RECORDS FOR THIS TASK:
----
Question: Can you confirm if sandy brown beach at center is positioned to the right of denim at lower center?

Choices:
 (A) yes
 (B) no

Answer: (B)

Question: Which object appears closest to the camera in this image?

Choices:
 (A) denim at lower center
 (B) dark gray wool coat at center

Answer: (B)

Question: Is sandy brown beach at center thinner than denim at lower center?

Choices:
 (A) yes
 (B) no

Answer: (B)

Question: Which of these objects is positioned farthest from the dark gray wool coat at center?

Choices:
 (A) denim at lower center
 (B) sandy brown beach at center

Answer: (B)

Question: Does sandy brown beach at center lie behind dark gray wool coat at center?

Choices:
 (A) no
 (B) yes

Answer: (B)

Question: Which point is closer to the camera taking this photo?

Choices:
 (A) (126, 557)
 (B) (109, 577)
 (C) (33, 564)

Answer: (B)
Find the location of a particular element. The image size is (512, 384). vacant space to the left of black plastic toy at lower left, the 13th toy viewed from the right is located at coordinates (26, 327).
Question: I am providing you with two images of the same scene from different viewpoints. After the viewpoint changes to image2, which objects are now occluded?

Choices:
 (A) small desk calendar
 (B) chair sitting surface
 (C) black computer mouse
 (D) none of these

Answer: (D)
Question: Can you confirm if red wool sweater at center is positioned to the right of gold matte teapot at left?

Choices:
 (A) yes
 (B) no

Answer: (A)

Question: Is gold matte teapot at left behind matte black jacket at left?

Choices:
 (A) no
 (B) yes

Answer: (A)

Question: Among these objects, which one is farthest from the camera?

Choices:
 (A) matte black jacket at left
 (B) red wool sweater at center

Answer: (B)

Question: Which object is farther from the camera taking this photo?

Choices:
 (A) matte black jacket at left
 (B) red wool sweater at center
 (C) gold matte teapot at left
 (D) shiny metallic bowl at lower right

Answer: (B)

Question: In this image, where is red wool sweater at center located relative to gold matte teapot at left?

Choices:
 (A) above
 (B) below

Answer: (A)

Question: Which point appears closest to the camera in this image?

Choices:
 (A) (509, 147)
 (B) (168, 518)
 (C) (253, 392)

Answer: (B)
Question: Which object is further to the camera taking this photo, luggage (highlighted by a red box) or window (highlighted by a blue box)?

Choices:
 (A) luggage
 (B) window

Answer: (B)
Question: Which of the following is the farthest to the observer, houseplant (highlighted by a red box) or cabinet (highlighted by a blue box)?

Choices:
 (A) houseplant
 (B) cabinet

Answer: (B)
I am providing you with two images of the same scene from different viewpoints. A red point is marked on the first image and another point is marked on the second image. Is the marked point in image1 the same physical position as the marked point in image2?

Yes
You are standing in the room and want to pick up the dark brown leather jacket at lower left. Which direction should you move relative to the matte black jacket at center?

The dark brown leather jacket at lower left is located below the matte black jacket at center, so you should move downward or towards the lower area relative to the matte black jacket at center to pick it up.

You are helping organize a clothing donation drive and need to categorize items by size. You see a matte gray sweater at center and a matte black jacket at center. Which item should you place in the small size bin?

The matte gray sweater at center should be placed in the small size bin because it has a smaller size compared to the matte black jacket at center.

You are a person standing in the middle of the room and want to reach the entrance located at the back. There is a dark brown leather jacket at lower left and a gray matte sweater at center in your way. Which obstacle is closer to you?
----
TASK BRIEF:
Retype the rows verbatim, beginning at the line that contains "Question: Is gold" and stopping after the line that contains "Question: Which point appears".

OUTPUT OF THE EXERCISE:
Question: Is gold matte teapot at left behind matte black jacket at left?

Choices:
 (A) no
 (B) yes

Answer: (A)

Question: Among these objects, which one is farthest from the camera?

Choices:
 (A) matte black jacket at left
 (B) red wool sweater at center

Answer: (B)

Question: Which object is farther from the camera taking this photo?

Choices:
 (A) matte black jacket at left
 (B) red wool sweater at center
 (C) gold matte teapot at left
 (D) shiny metallic bowl at lower right

Answer: (B)

Question: In this image, where is red wool sweater at center located relative to gold matte teapot at left?

Choices:
 (A) above
 (B) below

Answer: (A)

Question: Which point appears closest to the camera in this image?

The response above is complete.